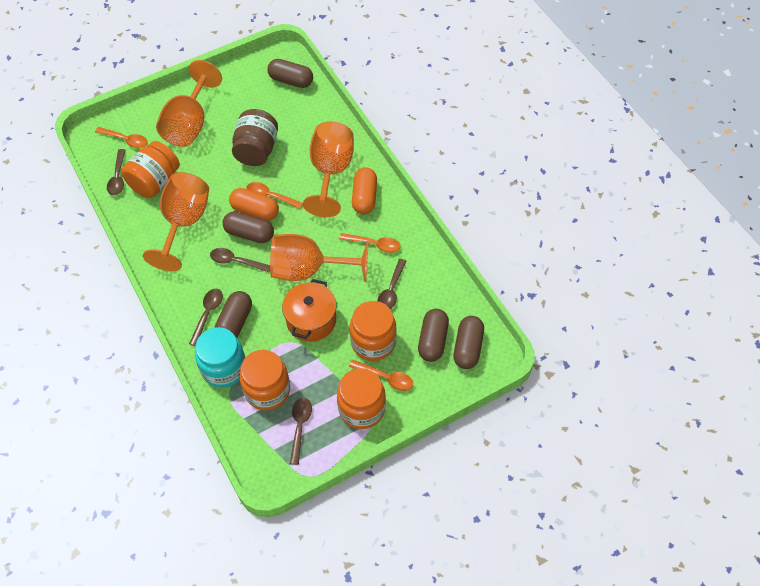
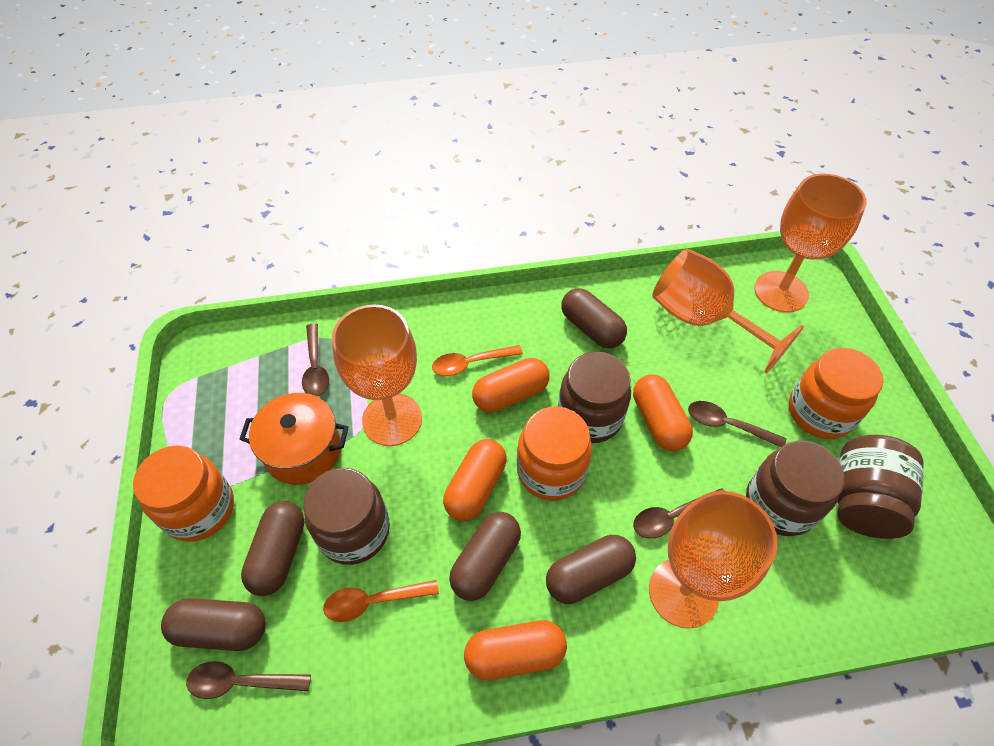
brown jar: 1 -> 4
brown spoon: 5 -> 4
orange capsule: 2 -> 4
orange jar: 4 -> 3
orange spoon: 4 -> 2
turquoise jar: 1 -> 0

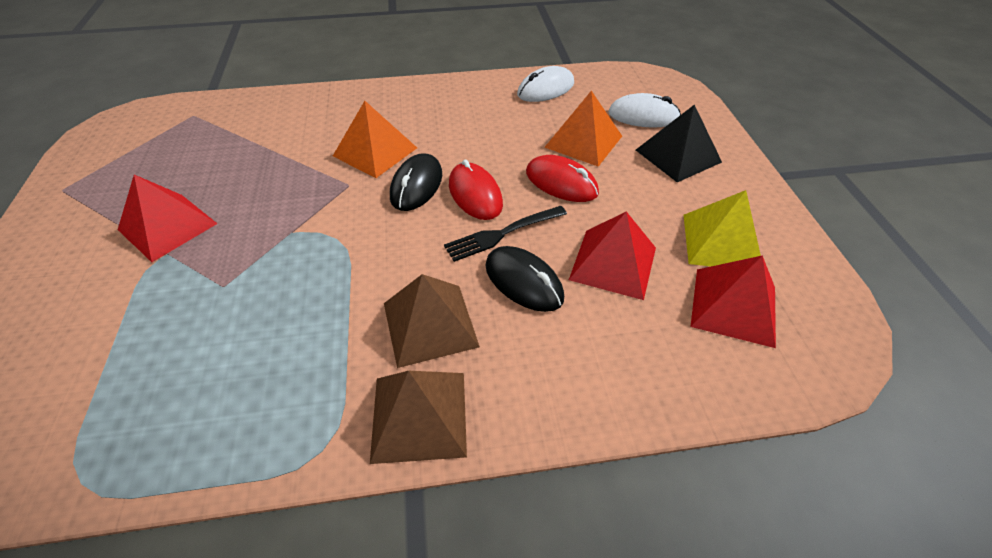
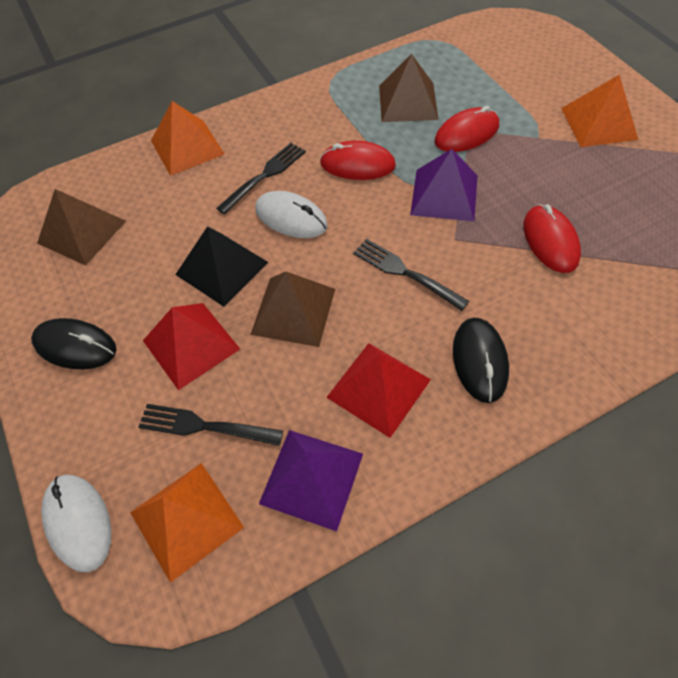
black fork: 1 -> 3
brown pyramid: 2 -> 3
orange pyramid: 2 -> 3
purple pyramid: 0 -> 2
red mouse: 2 -> 3
red pyramid: 3 -> 2
yellow pyramid: 1 -> 0

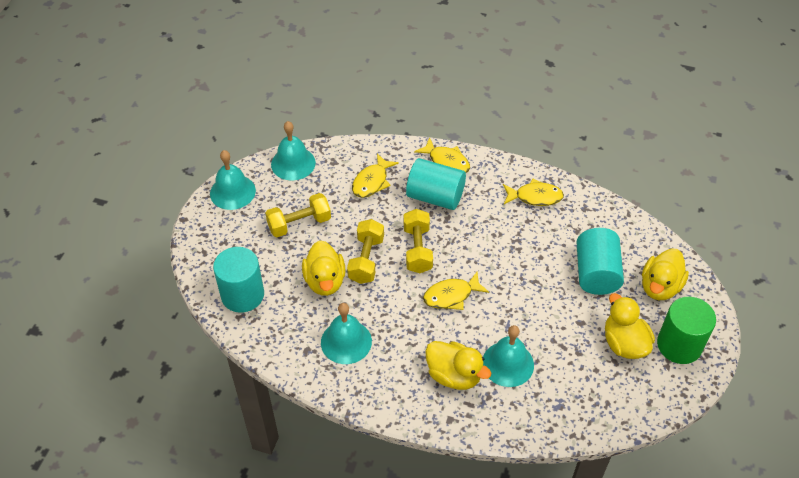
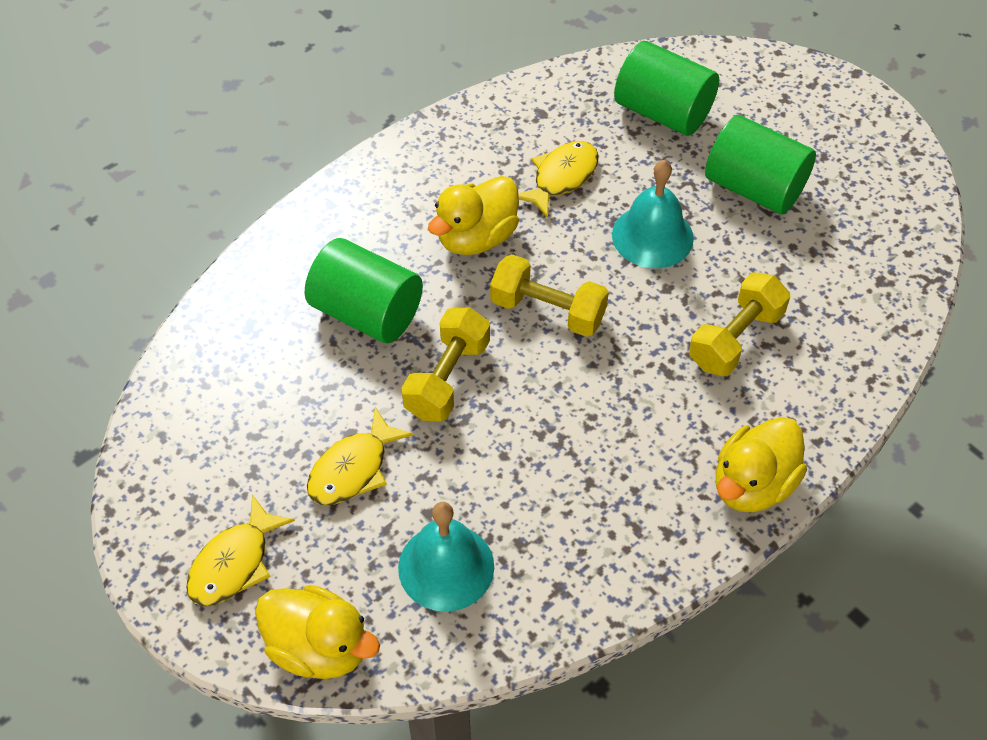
green cylinder: 1 -> 3
turquoise bell: 4 -> 2
turquoise cylinder: 3 -> 0
yellow duck: 4 -> 3
yellow fish: 4 -> 3

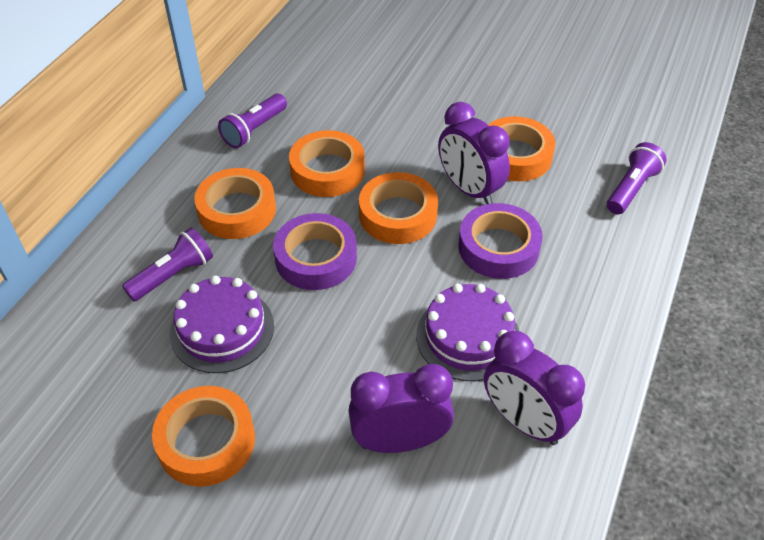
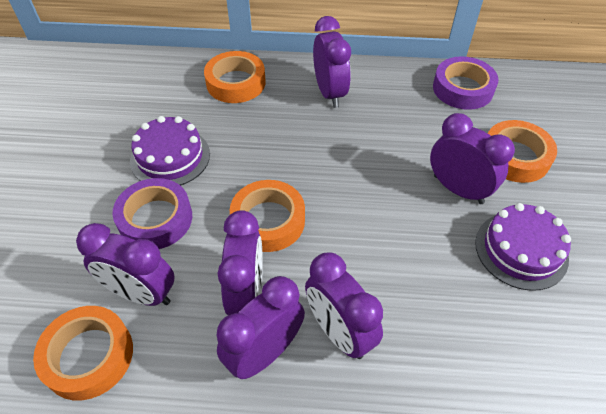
orange tape: 5 -> 4
purple clock: 3 -> 6
purple flashlight: 3 -> 0

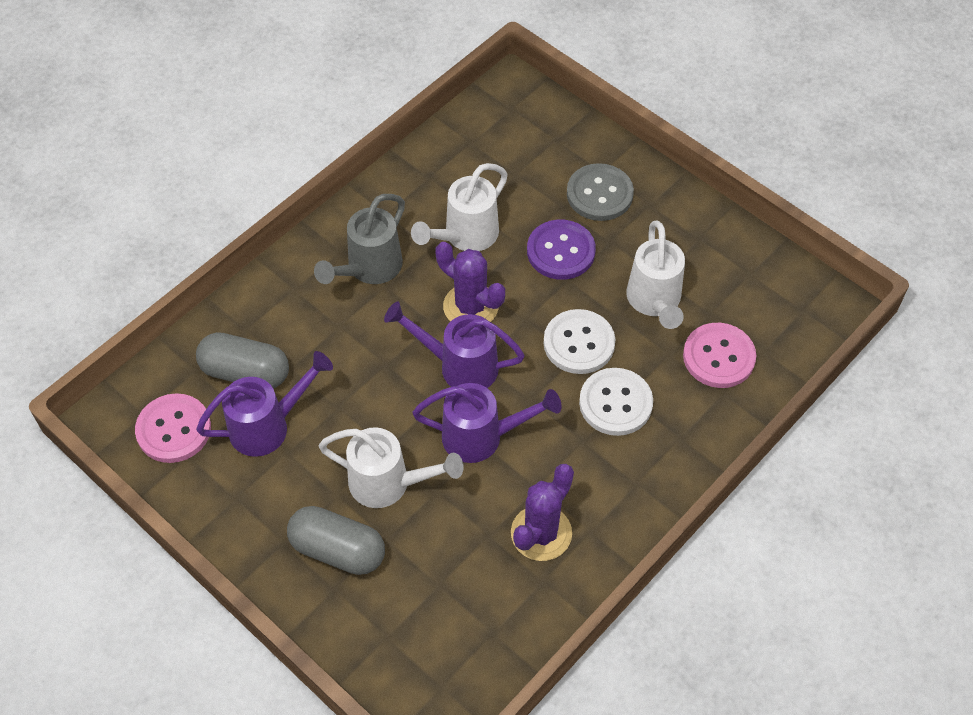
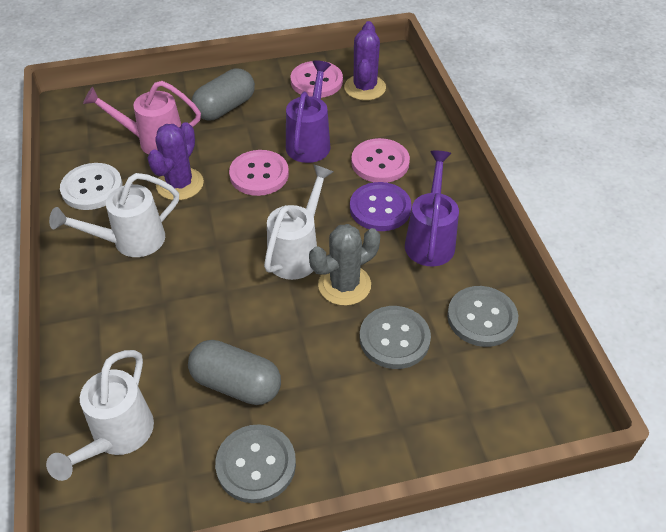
grey button: 1 -> 3
grey cactus: 0 -> 1
grey watering can: 1 -> 0
pink button: 2 -> 3
pink watering can: 0 -> 1
purple watering can: 3 -> 2
white button: 2 -> 1

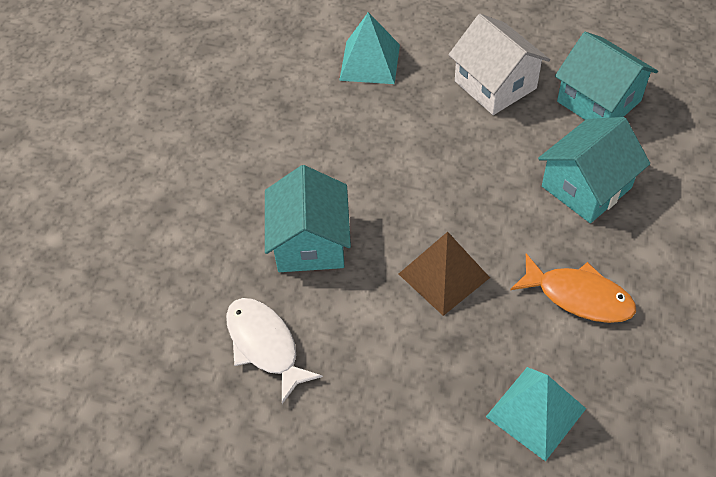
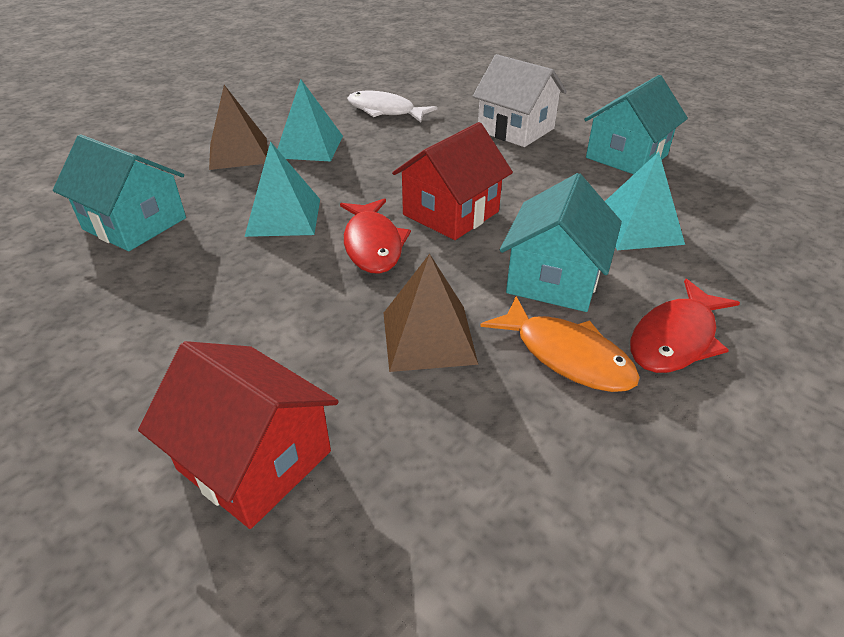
brown pyramid: 1 -> 2
red fish: 0 -> 2
red house: 0 -> 2
turquoise pyramid: 2 -> 3

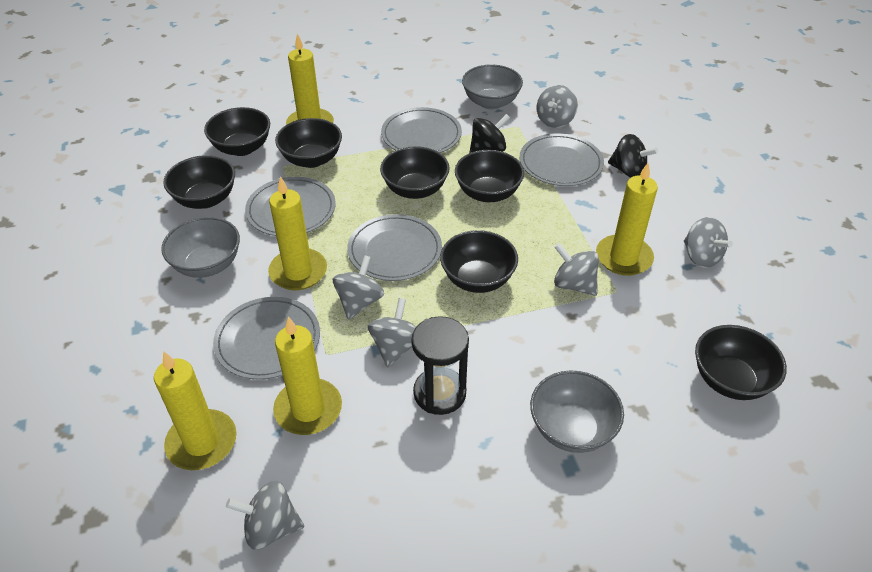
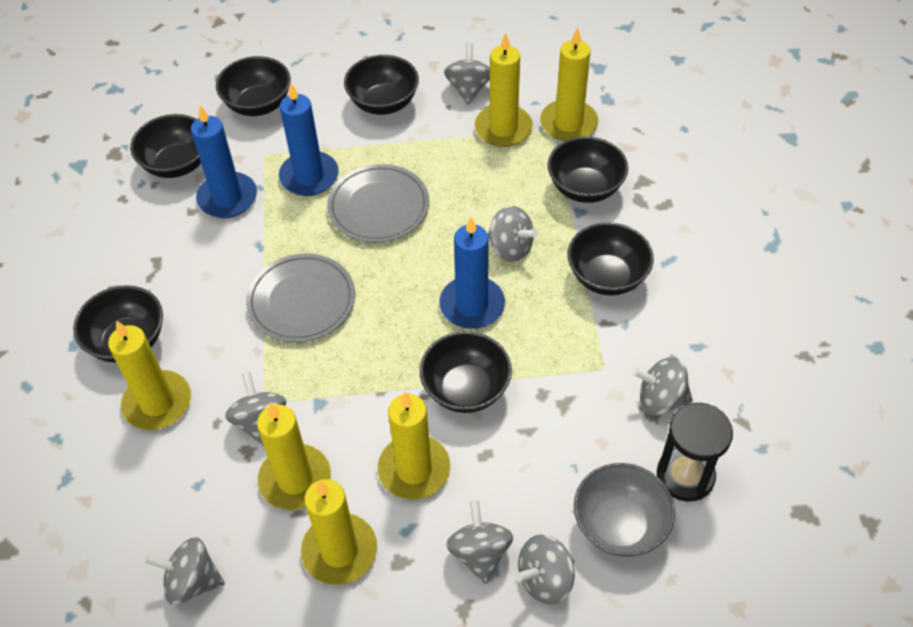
black spinning top: 2 -> 0
blue candle: 0 -> 3
grey bowl: 3 -> 1
grey plate: 5 -> 2
grey spinning top: 6 -> 7
yellow candle: 5 -> 6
☆ ☆ ☆ ☆ ☆ ☆ ☆
Activity. Nothing but the lines from the first line of the listing above to the line containing "yellow pyramid: 1 -> 0" should appear in the answer, each one exact and with no pictures.

The answer.
brown jar: 1 -> 4
brown spoon: 5 -> 4
orange capsule: 2 -> 4
orange jar: 4 -> 3
orange spoon: 4 -> 2
turquoise jar: 1 -> 0

black fork: 1 -> 3
brown pyramid: 2 -> 3
orange pyramid: 2 -> 3
purple pyramid: 0 -> 2
red mouse: 2 -> 3
red pyramid: 3 -> 2
yellow pyramid: 1 -> 0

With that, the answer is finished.